▶ Task to complete: Using the data below, determine the number of lines that include the string "green". Write only that number.

Entries taken from a collection
__________________________________________________

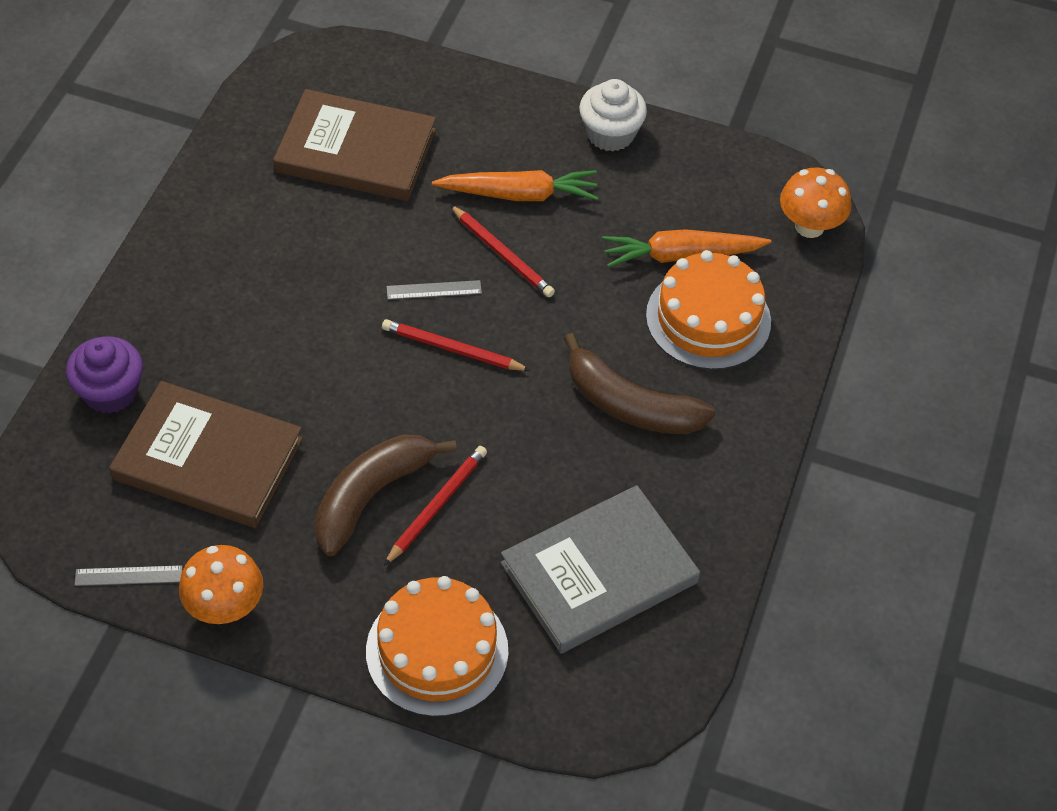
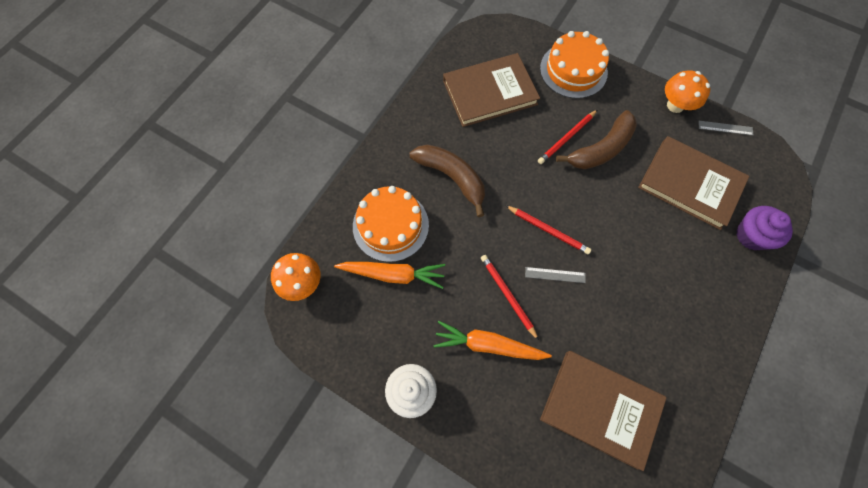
camera: 165 degrees left, 15 degrees up
(599, 573) = (489, 92): grey book -> brown book

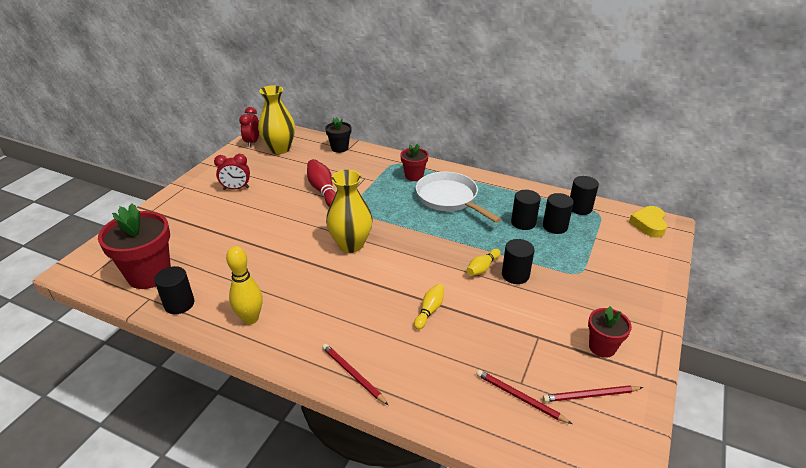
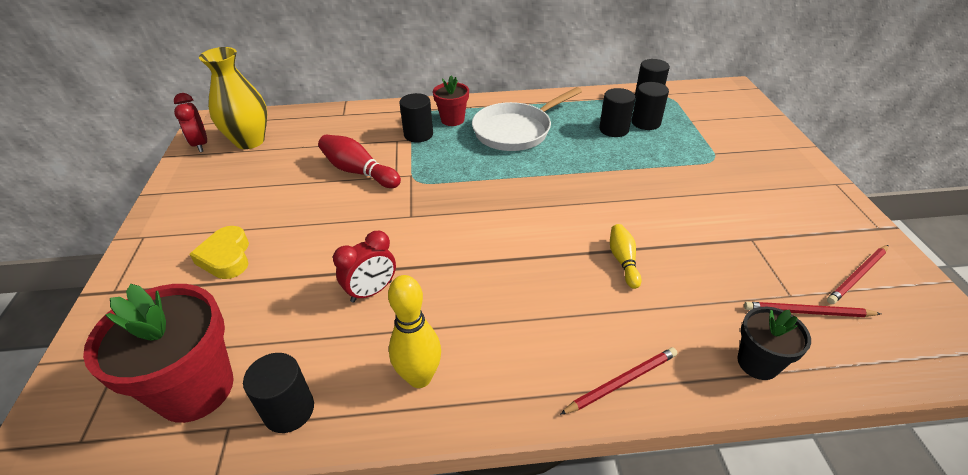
camera: 30 degrees left, 5 degrees up
(236, 188) = (230, 210): red clock -> red clock (371, 291)
(339, 148) = (331, 116): black flower pot -> black flower pot (757, 363)
(351, 244) = (457, 222): yellow vase -> none
(353, 374) = (621, 382): red pencil -> red pencil turned 135 degrees clockwise
(449, 198) = (516, 131): white pan -> white pan turned 60 degrees counterclockwise
(482, 268) = (625, 190): yellow bowling pin -> none
(515, 275) = (663, 185): black cylinder -> black cylinder (418, 134)
(602, 347) = (812, 222): red flower pot -> none
(649, 224) = (719, 93): yellow heart -> yellow heart (226, 257)

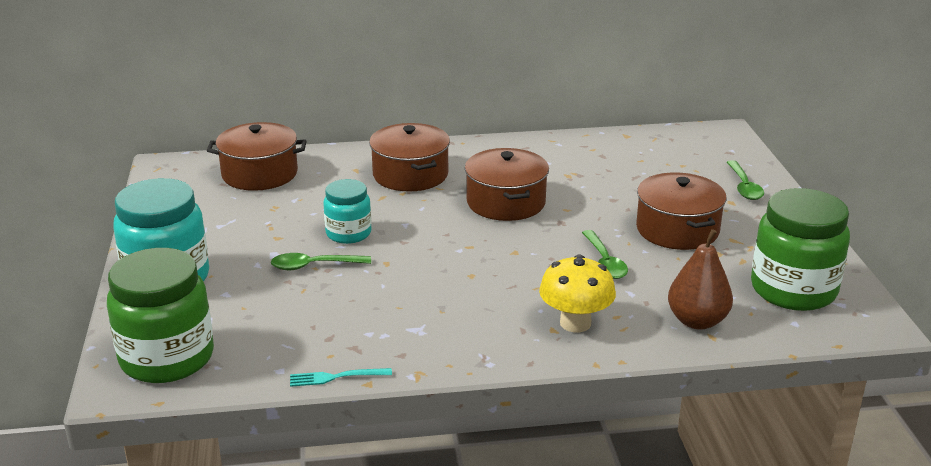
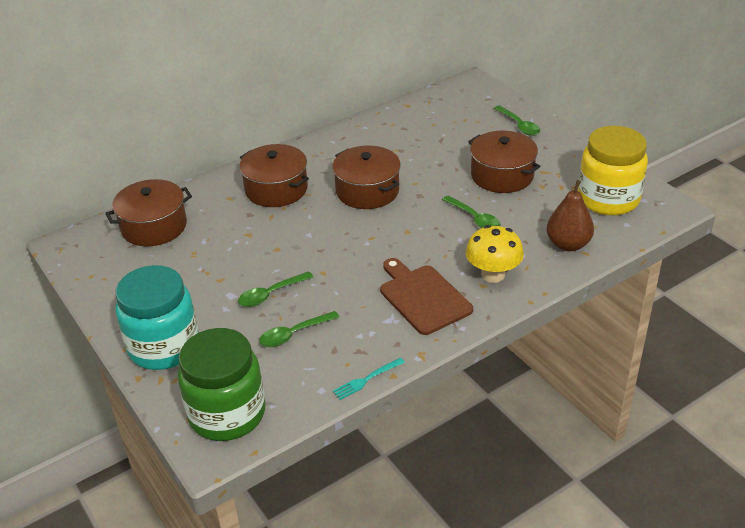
camera: 25 degrees left, 10 degrees up
(302, 309) = (294, 334): none -> green spoon
(348, 233) = (273, 257): turquoise jar -> none
(473, 319) = (423, 297): none -> brown cutting board
(793, 290) = (608, 199): green jar -> yellow jar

__________________________________________________

▶ Task response: 2